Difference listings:
+ + +
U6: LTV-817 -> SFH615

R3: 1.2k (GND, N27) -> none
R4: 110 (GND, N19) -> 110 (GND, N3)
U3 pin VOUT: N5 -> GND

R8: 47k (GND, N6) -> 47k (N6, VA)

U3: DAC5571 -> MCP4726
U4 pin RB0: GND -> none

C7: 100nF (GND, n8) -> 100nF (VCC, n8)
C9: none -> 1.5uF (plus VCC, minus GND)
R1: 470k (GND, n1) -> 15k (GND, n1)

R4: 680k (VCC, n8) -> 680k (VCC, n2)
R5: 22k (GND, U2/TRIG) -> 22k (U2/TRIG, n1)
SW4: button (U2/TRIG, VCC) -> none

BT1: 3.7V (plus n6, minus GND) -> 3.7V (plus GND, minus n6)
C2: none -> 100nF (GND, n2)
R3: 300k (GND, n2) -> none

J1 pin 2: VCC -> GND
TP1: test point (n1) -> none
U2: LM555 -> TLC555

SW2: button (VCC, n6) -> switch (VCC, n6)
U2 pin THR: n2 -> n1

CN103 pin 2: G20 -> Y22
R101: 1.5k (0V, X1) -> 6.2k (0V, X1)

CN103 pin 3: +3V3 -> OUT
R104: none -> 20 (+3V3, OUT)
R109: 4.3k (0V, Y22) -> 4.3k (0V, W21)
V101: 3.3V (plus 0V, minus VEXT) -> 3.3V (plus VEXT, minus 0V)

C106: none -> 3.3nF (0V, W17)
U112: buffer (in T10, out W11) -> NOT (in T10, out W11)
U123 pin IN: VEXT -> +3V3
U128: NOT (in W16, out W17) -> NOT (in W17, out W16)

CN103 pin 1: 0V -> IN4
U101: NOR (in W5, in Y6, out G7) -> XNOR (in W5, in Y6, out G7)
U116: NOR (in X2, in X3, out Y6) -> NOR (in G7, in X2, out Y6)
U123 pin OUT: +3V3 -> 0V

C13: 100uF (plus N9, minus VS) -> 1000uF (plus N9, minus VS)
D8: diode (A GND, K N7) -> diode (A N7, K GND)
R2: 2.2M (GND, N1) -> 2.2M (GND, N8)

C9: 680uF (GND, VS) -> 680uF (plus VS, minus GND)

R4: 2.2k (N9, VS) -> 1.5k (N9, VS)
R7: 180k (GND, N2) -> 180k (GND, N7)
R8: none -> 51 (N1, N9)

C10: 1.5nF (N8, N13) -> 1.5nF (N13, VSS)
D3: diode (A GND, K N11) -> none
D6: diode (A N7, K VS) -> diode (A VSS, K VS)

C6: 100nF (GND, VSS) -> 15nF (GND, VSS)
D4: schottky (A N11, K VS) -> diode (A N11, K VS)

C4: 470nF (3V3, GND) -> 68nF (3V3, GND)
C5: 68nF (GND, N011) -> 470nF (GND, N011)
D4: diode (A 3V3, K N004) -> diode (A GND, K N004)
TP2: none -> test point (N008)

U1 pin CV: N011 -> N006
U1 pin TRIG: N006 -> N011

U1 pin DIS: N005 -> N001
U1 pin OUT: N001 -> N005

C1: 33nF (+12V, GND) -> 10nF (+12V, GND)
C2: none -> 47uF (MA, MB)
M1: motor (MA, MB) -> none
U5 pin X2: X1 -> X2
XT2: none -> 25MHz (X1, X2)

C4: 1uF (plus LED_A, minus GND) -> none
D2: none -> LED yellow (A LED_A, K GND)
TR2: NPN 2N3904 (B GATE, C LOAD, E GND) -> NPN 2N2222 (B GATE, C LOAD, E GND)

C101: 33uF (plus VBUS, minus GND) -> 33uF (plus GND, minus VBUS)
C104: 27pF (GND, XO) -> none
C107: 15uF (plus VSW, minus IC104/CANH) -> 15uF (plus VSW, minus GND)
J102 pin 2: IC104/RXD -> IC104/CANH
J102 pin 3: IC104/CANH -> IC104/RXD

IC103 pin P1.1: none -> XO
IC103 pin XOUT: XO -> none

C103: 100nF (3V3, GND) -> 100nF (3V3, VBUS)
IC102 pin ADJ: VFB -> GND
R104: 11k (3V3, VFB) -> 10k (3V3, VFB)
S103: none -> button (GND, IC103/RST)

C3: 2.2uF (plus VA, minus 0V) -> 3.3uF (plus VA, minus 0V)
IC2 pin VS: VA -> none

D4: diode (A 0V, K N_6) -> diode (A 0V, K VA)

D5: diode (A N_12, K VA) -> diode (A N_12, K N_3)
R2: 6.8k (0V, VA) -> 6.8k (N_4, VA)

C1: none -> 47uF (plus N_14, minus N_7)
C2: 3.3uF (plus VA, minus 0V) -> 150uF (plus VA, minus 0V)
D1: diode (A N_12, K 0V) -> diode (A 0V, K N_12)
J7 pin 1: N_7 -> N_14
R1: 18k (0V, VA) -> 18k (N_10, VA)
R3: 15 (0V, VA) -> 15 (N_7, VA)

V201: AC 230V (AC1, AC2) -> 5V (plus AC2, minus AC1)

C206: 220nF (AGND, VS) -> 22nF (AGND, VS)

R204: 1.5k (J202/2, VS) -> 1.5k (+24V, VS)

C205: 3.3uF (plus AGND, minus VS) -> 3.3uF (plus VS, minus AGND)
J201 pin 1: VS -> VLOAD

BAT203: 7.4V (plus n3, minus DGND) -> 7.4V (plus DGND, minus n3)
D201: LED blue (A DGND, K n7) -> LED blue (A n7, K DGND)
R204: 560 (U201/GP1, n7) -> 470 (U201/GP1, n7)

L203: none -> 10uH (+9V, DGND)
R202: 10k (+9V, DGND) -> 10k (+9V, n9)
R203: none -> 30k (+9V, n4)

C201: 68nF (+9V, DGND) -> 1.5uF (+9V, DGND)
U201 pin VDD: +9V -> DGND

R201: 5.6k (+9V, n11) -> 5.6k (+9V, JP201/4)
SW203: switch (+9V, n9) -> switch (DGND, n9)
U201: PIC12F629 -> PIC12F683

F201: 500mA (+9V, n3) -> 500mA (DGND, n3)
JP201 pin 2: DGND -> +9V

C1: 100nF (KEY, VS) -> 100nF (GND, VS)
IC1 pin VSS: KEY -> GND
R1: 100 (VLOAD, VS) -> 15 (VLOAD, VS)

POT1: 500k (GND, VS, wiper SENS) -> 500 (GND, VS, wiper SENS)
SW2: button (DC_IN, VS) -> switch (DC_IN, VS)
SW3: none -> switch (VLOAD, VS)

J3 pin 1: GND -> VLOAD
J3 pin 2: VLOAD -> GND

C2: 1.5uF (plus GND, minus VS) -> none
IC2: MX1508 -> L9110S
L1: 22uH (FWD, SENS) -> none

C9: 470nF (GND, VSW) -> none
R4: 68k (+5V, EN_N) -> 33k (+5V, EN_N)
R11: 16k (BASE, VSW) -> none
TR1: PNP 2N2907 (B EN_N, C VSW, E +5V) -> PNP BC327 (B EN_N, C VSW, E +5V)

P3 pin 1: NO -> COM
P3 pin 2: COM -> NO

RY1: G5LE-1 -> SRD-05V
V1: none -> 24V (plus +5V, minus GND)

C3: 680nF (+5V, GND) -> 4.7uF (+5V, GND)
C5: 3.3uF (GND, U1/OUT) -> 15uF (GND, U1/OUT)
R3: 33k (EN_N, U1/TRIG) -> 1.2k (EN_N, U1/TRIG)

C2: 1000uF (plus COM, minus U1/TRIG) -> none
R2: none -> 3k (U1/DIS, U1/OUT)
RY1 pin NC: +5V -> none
+ + +
* ACTIVITY
From the records above, retype only the lines starting at the line that contains "D2: none -> LED yellow (A LED_A, K GND)" and ending at the line that contains "IC102 pin ADJ: VFB -> GND", both included.

* RESPONSE FOR THIS EXERCISE
D2: none -> LED yellow (A LED_A, K GND)
TR2: NPN 2N3904 (B GATE, C LOAD, E GND) -> NPN 2N2222 (B GATE, C LOAD, E GND)

C101: 33uF (plus VBUS, minus GND) -> 33uF (plus GND, minus VBUS)
C104: 27pF (GND, XO) -> none
C107: 15uF (plus VSW, minus IC104/CANH) -> 15uF (plus VSW, minus GND)
J102 pin 2: IC104/RXD -> IC104/CANH
J102 pin 3: IC104/CANH -> IC104/RXD

IC103 pin P1.1: none -> XO
IC103 pin XOUT: XO -> none

C103: 100nF (3V3, GND) -> 100nF (3V3, VBUS)
IC102 pin ADJ: VFB -> GND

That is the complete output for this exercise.